Dataset excerpts:
= Beginning of Section =
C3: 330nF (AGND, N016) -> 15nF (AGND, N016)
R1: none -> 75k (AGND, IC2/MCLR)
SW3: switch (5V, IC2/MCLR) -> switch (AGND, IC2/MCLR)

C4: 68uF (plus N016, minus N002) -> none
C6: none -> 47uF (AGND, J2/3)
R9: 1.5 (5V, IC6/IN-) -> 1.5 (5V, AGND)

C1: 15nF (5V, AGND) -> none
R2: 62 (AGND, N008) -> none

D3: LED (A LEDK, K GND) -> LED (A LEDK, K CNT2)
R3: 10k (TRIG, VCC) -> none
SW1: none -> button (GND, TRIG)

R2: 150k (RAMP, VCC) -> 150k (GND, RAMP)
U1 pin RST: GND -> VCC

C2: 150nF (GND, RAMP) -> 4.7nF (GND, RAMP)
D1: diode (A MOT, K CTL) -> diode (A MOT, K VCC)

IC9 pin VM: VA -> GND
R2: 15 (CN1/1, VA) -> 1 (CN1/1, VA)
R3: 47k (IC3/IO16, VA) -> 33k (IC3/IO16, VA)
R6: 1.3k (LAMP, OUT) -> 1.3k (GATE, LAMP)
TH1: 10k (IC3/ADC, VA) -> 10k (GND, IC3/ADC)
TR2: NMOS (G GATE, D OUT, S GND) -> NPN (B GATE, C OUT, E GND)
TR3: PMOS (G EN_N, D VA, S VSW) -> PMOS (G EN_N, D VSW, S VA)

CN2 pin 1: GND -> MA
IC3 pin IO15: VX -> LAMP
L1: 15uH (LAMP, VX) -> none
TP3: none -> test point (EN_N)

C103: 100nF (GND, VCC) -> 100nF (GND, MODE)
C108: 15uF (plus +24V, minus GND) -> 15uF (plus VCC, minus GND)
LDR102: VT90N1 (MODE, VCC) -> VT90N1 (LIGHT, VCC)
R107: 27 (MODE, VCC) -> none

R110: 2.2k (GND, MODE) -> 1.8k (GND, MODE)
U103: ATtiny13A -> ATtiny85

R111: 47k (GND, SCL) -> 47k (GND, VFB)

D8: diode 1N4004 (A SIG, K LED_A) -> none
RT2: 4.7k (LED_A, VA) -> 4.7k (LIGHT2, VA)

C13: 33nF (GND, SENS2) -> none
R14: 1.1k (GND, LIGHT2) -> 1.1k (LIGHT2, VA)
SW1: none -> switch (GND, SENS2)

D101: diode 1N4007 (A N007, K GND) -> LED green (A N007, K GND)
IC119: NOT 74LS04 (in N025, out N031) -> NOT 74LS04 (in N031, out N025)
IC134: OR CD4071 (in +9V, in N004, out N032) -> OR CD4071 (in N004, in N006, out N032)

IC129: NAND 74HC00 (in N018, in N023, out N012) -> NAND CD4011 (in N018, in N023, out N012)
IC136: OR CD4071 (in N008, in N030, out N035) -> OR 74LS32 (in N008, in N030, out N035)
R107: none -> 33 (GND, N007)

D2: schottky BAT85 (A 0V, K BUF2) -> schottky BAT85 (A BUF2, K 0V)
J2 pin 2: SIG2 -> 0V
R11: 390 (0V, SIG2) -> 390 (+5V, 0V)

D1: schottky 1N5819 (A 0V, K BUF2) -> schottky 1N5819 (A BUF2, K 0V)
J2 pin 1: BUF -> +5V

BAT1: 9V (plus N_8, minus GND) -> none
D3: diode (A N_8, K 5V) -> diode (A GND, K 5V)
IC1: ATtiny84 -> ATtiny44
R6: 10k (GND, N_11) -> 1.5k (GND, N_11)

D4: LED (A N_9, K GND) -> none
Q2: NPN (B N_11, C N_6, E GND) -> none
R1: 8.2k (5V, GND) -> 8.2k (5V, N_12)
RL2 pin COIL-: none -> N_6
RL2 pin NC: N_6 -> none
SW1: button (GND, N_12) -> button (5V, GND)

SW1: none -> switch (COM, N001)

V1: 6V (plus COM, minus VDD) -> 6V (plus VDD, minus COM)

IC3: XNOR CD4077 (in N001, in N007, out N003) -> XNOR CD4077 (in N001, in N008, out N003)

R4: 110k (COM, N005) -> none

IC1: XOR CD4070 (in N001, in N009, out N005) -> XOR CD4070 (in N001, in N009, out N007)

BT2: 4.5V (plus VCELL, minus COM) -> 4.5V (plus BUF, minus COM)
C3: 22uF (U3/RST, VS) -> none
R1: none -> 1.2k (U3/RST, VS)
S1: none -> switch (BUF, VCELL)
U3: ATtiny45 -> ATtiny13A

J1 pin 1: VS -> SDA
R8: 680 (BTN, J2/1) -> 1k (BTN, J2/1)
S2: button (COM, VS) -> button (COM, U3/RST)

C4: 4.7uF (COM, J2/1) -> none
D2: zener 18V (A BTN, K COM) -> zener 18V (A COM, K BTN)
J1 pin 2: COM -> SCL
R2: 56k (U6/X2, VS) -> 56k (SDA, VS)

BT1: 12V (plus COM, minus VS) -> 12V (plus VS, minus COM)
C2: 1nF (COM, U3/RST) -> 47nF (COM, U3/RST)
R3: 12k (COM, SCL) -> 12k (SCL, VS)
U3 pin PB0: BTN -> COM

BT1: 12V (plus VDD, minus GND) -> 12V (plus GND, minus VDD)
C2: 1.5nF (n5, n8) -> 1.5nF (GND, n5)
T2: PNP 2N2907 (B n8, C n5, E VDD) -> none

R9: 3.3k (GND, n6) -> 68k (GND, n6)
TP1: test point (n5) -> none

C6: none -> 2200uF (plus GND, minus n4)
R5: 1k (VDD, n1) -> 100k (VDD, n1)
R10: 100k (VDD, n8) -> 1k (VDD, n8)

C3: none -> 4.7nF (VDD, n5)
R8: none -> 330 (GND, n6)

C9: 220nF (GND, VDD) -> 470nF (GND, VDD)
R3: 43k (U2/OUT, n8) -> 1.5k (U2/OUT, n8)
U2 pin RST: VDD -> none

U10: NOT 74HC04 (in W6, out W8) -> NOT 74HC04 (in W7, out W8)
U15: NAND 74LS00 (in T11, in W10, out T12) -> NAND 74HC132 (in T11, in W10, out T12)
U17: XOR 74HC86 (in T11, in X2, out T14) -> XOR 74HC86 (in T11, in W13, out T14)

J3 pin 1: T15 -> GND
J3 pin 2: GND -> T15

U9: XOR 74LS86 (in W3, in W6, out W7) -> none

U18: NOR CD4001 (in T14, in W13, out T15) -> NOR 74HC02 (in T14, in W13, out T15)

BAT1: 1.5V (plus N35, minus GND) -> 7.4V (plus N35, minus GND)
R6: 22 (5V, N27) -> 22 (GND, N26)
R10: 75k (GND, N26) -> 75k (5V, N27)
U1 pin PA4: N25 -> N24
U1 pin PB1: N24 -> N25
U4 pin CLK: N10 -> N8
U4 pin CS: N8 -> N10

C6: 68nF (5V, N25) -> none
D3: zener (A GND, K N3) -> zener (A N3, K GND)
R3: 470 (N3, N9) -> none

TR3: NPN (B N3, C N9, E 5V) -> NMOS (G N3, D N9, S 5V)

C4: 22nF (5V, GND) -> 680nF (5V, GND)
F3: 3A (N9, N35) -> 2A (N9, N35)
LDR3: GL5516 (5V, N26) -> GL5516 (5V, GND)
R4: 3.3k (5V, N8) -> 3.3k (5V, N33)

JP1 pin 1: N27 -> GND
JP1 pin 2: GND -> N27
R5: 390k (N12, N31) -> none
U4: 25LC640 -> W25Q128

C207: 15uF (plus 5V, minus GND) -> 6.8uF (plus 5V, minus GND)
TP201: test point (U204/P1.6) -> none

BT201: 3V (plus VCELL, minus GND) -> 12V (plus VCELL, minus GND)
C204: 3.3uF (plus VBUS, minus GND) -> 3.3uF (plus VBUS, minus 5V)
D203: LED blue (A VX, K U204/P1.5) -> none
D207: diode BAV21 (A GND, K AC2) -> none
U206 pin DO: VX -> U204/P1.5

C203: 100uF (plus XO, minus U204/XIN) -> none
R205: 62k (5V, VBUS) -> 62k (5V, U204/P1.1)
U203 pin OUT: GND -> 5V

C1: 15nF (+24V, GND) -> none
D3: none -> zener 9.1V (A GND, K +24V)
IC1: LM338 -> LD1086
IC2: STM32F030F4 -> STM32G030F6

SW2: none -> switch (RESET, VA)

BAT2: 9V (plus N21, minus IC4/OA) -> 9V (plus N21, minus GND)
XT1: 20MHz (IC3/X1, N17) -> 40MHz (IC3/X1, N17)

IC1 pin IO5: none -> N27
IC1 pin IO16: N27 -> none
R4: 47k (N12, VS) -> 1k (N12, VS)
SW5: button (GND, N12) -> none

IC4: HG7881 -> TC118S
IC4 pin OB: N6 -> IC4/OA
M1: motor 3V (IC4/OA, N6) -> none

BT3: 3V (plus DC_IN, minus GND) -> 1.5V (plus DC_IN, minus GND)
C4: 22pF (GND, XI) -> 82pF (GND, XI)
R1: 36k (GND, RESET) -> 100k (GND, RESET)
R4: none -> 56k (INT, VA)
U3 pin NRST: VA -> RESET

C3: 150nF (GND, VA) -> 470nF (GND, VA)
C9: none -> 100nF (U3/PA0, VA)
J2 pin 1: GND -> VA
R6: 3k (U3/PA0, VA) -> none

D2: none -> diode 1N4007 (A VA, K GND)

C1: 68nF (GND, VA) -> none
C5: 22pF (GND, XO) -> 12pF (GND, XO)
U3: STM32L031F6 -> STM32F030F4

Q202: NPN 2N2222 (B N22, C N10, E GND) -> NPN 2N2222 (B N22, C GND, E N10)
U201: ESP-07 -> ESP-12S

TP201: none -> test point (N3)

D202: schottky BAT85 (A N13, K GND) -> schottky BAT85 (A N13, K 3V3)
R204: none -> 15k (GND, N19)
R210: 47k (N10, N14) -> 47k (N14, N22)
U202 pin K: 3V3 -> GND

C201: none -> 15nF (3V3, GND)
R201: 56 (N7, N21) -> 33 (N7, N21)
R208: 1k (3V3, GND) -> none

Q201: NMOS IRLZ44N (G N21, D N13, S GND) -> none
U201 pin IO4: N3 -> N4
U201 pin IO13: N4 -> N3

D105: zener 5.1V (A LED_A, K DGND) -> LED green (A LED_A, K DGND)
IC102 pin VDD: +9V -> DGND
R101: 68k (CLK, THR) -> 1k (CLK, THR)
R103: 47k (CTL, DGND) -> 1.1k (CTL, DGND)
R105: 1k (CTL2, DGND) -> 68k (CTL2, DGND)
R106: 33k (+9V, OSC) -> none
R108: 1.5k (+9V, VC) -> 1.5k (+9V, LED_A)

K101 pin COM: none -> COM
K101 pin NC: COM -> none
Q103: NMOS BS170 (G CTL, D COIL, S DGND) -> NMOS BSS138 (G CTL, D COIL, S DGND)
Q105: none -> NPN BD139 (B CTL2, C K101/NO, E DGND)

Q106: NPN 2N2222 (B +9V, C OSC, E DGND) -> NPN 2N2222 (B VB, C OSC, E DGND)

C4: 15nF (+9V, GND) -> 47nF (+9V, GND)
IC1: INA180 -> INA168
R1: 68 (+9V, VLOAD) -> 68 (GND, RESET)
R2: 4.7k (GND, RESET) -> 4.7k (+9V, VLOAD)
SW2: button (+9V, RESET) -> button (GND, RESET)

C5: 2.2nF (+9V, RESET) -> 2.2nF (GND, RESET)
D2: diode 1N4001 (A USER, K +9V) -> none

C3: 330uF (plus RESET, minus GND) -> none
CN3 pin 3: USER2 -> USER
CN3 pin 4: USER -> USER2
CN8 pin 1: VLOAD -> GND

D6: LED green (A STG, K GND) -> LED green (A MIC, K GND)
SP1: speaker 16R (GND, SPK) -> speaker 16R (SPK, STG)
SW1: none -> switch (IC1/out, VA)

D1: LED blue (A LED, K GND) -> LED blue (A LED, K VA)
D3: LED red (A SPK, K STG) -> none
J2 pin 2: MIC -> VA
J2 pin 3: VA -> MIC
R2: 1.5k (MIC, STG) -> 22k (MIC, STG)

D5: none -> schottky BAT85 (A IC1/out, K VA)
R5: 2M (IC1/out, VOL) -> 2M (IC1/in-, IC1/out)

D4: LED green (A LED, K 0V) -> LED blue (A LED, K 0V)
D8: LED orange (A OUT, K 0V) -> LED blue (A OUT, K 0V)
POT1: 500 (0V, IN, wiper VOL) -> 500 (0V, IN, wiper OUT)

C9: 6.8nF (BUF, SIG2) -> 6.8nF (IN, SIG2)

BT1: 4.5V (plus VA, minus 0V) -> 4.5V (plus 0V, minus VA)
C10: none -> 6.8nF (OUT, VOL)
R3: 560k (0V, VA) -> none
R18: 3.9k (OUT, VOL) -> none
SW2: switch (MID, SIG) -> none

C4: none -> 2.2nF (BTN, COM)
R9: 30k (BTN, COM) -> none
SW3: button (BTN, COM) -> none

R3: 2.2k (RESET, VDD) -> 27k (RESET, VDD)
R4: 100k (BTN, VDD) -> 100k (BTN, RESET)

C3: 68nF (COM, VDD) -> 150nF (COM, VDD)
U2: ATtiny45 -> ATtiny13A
= End of Section =
*PROBLEM TO SOLVE*: All lines above from the one containing "R103: 47k (CTL, DGND) -> 1.1k (CTL, DGND)" to the one containing "BT1: 4.5V (plus" must be repeated exactly, both lines included, and no others.

*WRITTEN RESPONSE*:
R103: 47k (CTL, DGND) -> 1.1k (CTL, DGND)
R105: 1k (CTL2, DGND) -> 68k (CTL2, DGND)
R106: 33k (+9V, OSC) -> none
R108: 1.5k (+9V, VC) -> 1.5k (+9V, LED_A)

K101 pin COM: none -> COM
K101 pin NC: COM -> none
Q103: NMOS BS170 (G CTL, D COIL, S DGND) -> NMOS BSS138 (G CTL, D COIL, S DGND)
Q105: none -> NPN BD139 (B CTL2, C K101/NO, E DGND)

Q106: NPN 2N2222 (B +9V, C OSC, E DGND) -> NPN 2N2222 (B VB, C OSC, E DGND)

C4: 15nF (+9V, GND) -> 47nF (+9V, GND)
IC1: INA180 -> INA168
R1: 68 (+9V, VLOAD) -> 68 (GND, RESET)
R2: 4.7k (GND, RESET) -> 4.7k (+9V, VLOAD)
SW2: button (+9V, RESET) -> button (GND, RESET)

C5: 2.2nF (+9V, RESET) -> 2.2nF (GND, RESET)
D2: diode 1N4001 (A USER, K +9V) -> none

C3: 330uF (plus RESET, minus GND) -> none
CN3 pin 3: USER2 -> USER
CN3 pin 4: USER -> USER2
CN8 pin 1: VLOAD -> GND

D6: LED green (A STG, K GND) -> LED green (A MIC, K GND)
SP1: speaker 16R (GND, SPK) -> speaker 16R (SPK, STG)
SW1: none -> switch (IC1/out, VA)

D1: LED blue (A LED, K GND) -> LED blue (A LED, K VA)
D3: LED red (A SPK, K STG) -> none
J2 pin 2: MIC -> VA
J2 pin 3: VA -> MIC
R2: 1.5k (MIC, STG) -> 22k (MIC, STG)

D5: none -> schottky BAT85 (A IC1/out, K VA)
R5: 2M (IC1/out, VOL) -> 2M (IC1/in-, IC1/out)

D4: LED green (A LED, K 0V) -> LED blue (A LED, K 0V)
D8: LED orange (A OUT, K 0V) -> LED blue (A OUT, K 0V)
POT1: 500 (0V, IN, wiper VOL) -> 500 (0V, IN, wiper OUT)

C9: 6.8nF (BUF, SIG2) -> 6.8nF (IN, SIG2)

BT1: 4.5V (plus VA, minus 0V) -> 4.5V (plus 0V, minus VA)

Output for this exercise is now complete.